## Given records
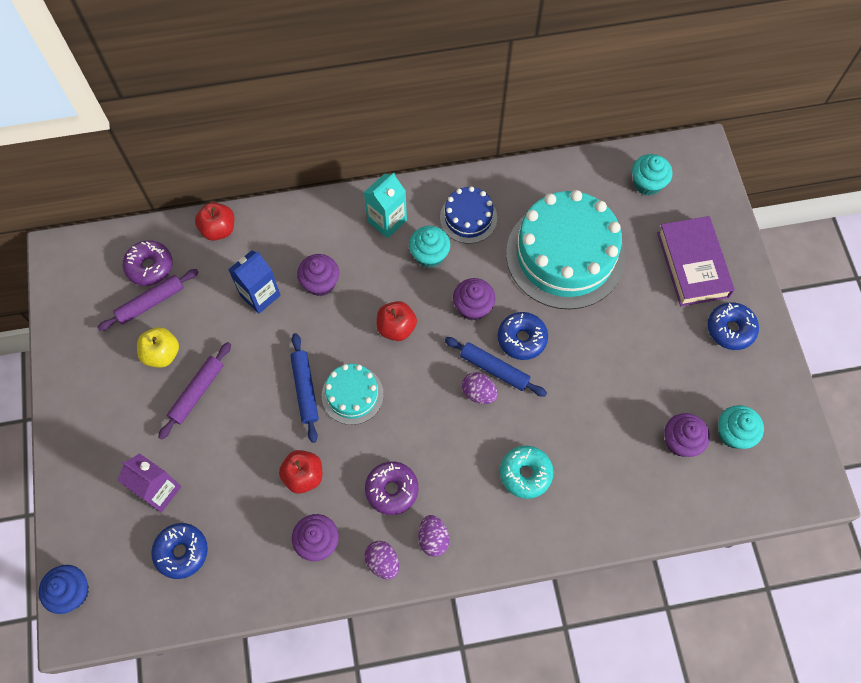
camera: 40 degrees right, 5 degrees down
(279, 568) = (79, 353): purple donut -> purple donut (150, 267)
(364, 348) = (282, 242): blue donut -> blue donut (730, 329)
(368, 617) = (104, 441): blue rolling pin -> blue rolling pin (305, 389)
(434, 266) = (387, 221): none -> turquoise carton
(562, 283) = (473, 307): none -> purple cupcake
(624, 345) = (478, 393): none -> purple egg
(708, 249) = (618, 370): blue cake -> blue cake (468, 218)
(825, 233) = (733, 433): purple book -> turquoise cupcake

## Problem requirements
The answer should consist of all the records, duplicated exactly, with no images included.

## Reply
camera: 40 degrees right, 5 degrees down
(279, 568) = (79, 353): purple donut -> purple donut (150, 267)
(364, 348) = (282, 242): blue donut -> blue donut (730, 329)
(368, 617) = (104, 441): blue rolling pin -> blue rolling pin (305, 389)
(434, 266) = (387, 221): none -> turquoise carton
(562, 283) = (473, 307): none -> purple cupcake
(624, 345) = (478, 393): none -> purple egg
(708, 249) = (618, 370): blue cake -> blue cake (468, 218)
(825, 233) = (733, 433): purple book -> turquoise cupcake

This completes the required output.